**PROBLEM**
Write out the listing below in full and without changes, but omit the picture.

= = = = =

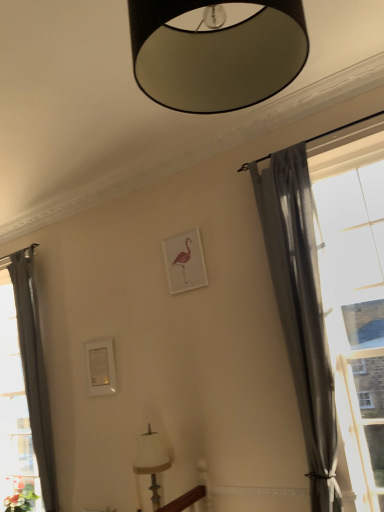
Question: Looking at the image, does gray sheer curtain at right, which is the 2th curtain from back to front, seem bigger or smaller compared to white matte picture frame at center?

Choices:
 (A) big
 (B) small

Answer: (A)

Question: Is gray sheer curtain at right, the first curtain when ordered from right to left, wider or thinner than white matte picture frame at center?

Choices:
 (A) thin
 (B) wide

Answer: (B)

Question: Which is nearer to the black matte lampshade at upper center, the second lamp in the bottom-to-top sequence?

Choices:
 (A) white fabric lampshade at lower center, the first lamp when ordered from bottom to top
 (B) transparent glass window at right
 (C) white matte picture frame at center
 (D) green matte plant at lower left
 (E) gray sheer curtain at right, which is the 2th curtain from back to front

Answer: (E)

Question: Estimate the real-world distances between objects in this image. Which object is closer to the white fabric lampshade at lower center, the first lamp when ordered from bottom to top?

Choices:
 (A) black matte lampshade at upper center, which ranks as the second lamp in back-to-front order
 (B) gray sheer curtain at left, the 2th curtain in the right-to-left sequence
 (C) gray sheer curtain at right, the second curtain from the left
 (D) white matte picture frame at center
 (E) green matte plant at lower left

Answer: (D)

= = = = =

**ANSWER SPACE**
Question: Looking at the image, does gray sheer curtain at right, which is the 2th curtain from back to front, seem bigger or smaller compared to white matte picture frame at center?

Choices:
 (A) big
 (B) small

Answer: (A)

Question: Is gray sheer curtain at right, the first curtain when ordered from right to left, wider or thinner than white matte picture frame at center?

Choices:
 (A) thin
 (B) wide

Answer: (B)

Question: Which is nearer to the black matte lampshade at upper center, the second lamp in the bottom-to-top sequence?

Choices:
 (A) white fabric lampshade at lower center, the first lamp when ordered from bottom to top
 (B) transparent glass window at right
 (C) white matte picture frame at center
 (D) green matte plant at lower left
 (E) gray sheer curtain at right, which is the 2th curtain from back to front

Answer: (E)

Question: Estimate the real-world distances between objects in this image. Which object is closer to the white fabric lampshade at lower center, the first lamp when ordered from bottom to top?

Choices:
 (A) black matte lampshade at upper center, which ranks as the second lamp in back-to-front order
 (B) gray sheer curtain at left, the 2th curtain in the right-to-left sequence
 (C) gray sheer curtain at right, the second curtain from the left
 (D) white matte picture frame at center
 (E) green matte plant at lower left

Answer: (D)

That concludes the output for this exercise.